_MATERIAL FOR THIS EXERCISE_.
((
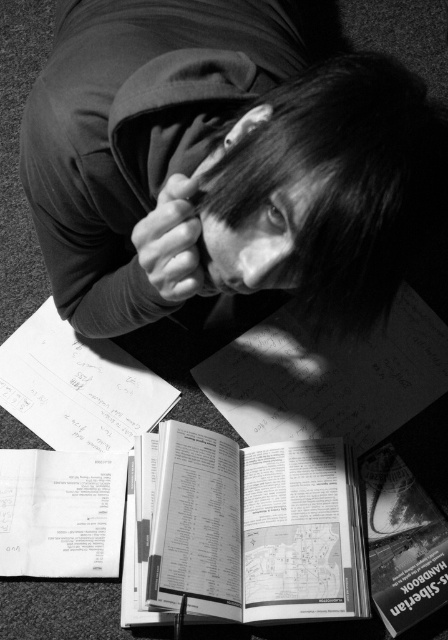
You are organizing a study session and need to stack the white paper at center and the white paper at lower left. Which paper should you place at the bottom to ensure stability?

The white paper at center has a greater height compared to white paper at lower left, so placing the taller white paper at center at the bottom will provide a more stable base for stacking.

You are a photographer analyzing this image. You need to determine if the smooth hair at center can be fully framed within the white paper at center without cropping. Based on their sizes, can this be done?

The smooth hair at center has a lesser width compared to white paper at center, so it can be fully framed within the white paper at center without cropping.

You are a photographer analyzing the composition of this image. You notice the black matte hair at upper center and the smooth skin hand at center. Which object is placed higher in the image?

The black matte hair at upper center is positioned over the smooth skin hand at center, so it is higher in the image.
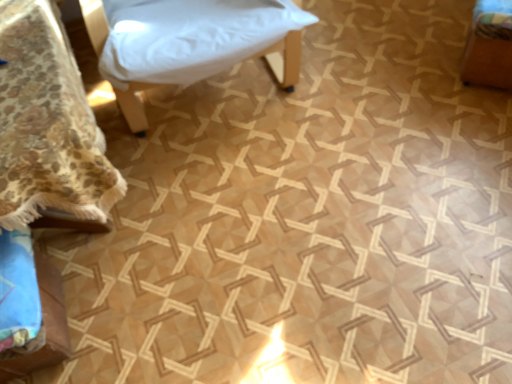
The width and height of the screenshot is (512, 384). In order to click on empty space that is in between white fabric cushion at upper center, acting as the third furniture starting from the left, and wooden box at right, acting as the 4th furniture starting from the left in this screenshot , I will do `click(365, 72)`.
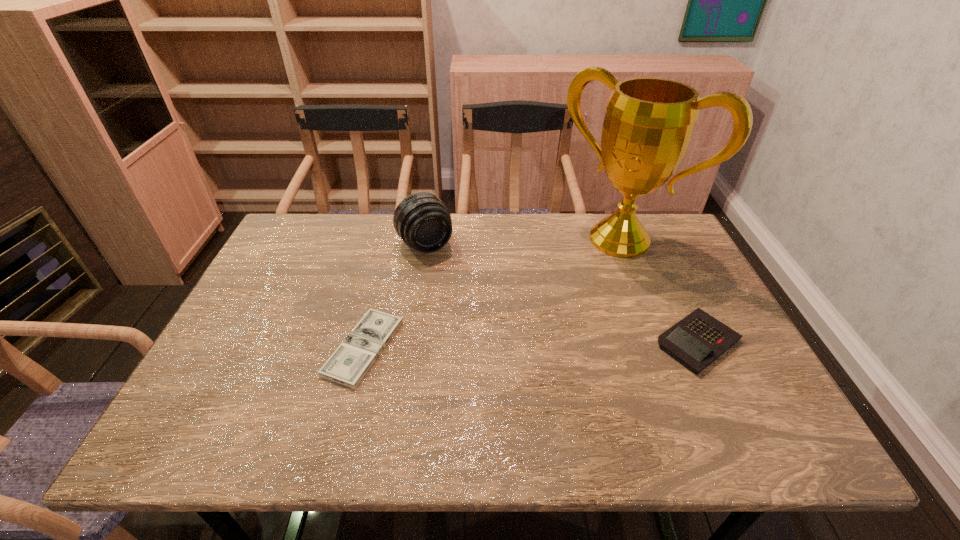
The height and width of the screenshot is (540, 960). I want to click on free space on the desktop that is between the shortest object and the calculator and is positioned on the front-facing side of the tallest object, so tap(526, 345).

Where is `free space on the desktop that is between the dollar and the calculator and is positioned at the front element of the telephoto lens`? The width and height of the screenshot is (960, 540). free space on the desktop that is between the dollar and the calculator and is positioned at the front element of the telephoto lens is located at coordinates (493, 346).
))
_YOUR TASK_.
Update the entries above, starting at the beginning and going on through the line containing "The black matte hair at upper center is", by replacing "photographer" with "designer" and keeping every other word the same. Leave the pictures out of your answer.

_SOLVED PROBLEM_.
You are organizing a study session and need to stack the white paper at center and the white paper at lower left. Which paper should you place at the bottom to ensure stability?

The white paper at center has a greater height compared to white paper at lower left, so placing the taller white paper at center at the bottom will provide a more stable base for stacking.

You are a designer analyzing this image. You need to determine if the smooth hair at center can be fully framed within the white paper at center without cropping. Based on their sizes, can this be done?

The smooth hair at center has a lesser width compared to white paper at center, so it can be fully framed within the white paper at center without cropping.

You are a designer analyzing the composition of this image. You notice the black matte hair at upper center and the smooth skin hand at center. Which object is placed higher in the image?

The black matte hair at upper center is positioned over the smooth skin hand at center, so it is higher in the image.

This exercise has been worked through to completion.